▸ **What the exercise asks**
Output all records exactly.

++++++++++++++++++++

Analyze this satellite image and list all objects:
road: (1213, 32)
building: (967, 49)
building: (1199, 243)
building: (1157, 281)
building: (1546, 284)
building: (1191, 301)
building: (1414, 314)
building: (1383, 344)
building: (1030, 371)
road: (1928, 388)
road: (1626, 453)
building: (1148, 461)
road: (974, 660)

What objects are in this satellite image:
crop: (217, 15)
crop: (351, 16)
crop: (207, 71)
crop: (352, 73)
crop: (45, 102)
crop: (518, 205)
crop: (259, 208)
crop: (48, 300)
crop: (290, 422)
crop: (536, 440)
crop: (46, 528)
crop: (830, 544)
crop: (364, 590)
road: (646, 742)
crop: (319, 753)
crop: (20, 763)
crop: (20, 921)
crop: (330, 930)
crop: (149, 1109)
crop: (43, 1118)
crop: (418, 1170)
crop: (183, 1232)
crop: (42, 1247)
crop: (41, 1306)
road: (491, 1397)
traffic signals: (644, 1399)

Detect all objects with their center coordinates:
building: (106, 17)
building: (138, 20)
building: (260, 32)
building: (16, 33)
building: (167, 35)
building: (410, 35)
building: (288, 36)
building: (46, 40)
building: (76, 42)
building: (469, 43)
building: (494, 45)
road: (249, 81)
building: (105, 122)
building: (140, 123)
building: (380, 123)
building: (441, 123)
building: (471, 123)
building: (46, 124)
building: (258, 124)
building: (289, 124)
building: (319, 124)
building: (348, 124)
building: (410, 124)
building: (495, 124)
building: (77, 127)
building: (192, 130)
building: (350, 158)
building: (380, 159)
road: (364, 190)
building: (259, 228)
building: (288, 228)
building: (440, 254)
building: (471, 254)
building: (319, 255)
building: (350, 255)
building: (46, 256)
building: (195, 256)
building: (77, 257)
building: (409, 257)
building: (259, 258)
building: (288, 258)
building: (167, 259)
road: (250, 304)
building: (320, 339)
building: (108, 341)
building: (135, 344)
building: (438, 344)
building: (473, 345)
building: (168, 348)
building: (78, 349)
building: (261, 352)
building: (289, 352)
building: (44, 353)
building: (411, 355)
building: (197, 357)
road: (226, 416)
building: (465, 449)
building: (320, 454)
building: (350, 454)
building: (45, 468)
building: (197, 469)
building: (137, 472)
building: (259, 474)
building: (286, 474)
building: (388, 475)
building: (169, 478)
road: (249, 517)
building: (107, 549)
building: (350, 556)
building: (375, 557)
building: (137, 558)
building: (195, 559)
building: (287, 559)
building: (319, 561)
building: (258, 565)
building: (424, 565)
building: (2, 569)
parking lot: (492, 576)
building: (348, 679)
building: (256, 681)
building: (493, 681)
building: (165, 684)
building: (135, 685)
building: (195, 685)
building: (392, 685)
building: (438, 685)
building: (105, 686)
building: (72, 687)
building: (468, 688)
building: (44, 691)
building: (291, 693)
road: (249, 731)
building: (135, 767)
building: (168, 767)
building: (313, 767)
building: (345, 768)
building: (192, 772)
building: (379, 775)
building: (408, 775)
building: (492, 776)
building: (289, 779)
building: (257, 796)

++++++++++++++++++++

▸ **Solved problem**
Analyze this satellite image and list all objects:
road: (1213, 32)
building: (967, 49)
building: (1199, 243)
building: (1157, 281)
building: (1546, 284)
building: (1191, 301)
building: (1414, 314)
building: (1383, 344)
building: (1030, 371)
road: (1928, 388)
road: (1626, 453)
building: (1148, 461)
road: (974, 660)

What objects are in this satellite image:
crop: (217, 15)
crop: (351, 16)
crop: (207, 71)
crop: (352, 73)
crop: (45, 102)
crop: (518, 205)
crop: (259, 208)
crop: (48, 300)
crop: (290, 422)
crop: (536, 440)
crop: (46, 528)
crop: (830, 544)
crop: (364, 590)
road: (646, 742)
crop: (319, 753)
crop: (20, 763)
crop: (20, 921)
crop: (330, 930)
crop: (149, 1109)
crop: (43, 1118)
crop: (418, 1170)
crop: (183, 1232)
crop: (42, 1247)
crop: (41, 1306)
road: (491, 1397)
traffic signals: (644, 1399)

Detect all objects with their center coordinates:
building: (106, 17)
building: (138, 20)
building: (260, 32)
building: (16, 33)
building: (167, 35)
building: (410, 35)
building: (288, 36)
building: (46, 40)
building: (76, 42)
building: (469, 43)
building: (494, 45)
road: (249, 81)
building: (105, 122)
building: (140, 123)
building: (380, 123)
building: (441, 123)
building: (471, 123)
building: (46, 124)
building: (258, 124)
building: (289, 124)
building: (319, 124)
building: (348, 124)
building: (410, 124)
building: (495, 124)
building: (77, 127)
building: (192, 130)
building: (350, 158)
building: (380, 159)
road: (364, 190)
building: (259, 228)
building: (288, 228)
building: (440, 254)
building: (471, 254)
building: (319, 255)
building: (350, 255)
building: (46, 256)
building: (195, 256)
building: (77, 257)
building: (409, 257)
building: (259, 258)
building: (288, 258)
building: (167, 259)
road: (250, 304)
building: (320, 339)
building: (108, 341)
building: (135, 344)
building: (438, 344)
building: (473, 345)
building: (168, 348)
building: (78, 349)
building: (261, 352)
building: (289, 352)
building: (44, 353)
building: (411, 355)
building: (197, 357)
road: (226, 416)
building: (465, 449)
building: (320, 454)
building: (350, 454)
building: (45, 468)
building: (197, 469)
building: (137, 472)
building: (259, 474)
building: (286, 474)
building: (388, 475)
building: (169, 478)
road: (249, 517)
building: (107, 549)
building: (350, 556)
building: (375, 557)
building: (137, 558)
building: (195, 559)
building: (287, 559)
building: (319, 561)
building: (258, 565)
building: (424, 565)
building: (2, 569)
parking lot: (492, 576)
building: (348, 679)
building: (256, 681)
building: (493, 681)
building: (165, 684)
building: (135, 685)
building: (195, 685)
building: (392, 685)
building: (438, 685)
building: (105, 686)
building: (72, 687)
building: (468, 688)
building: (44, 691)
building: (291, 693)
road: (249, 731)
building: (135, 767)
building: (168, 767)
building: (313, 767)
building: (345, 768)
building: (192, 772)
building: (379, 775)
building: (408, 775)
building: (492, 776)
building: (289, 779)
building: (257, 796)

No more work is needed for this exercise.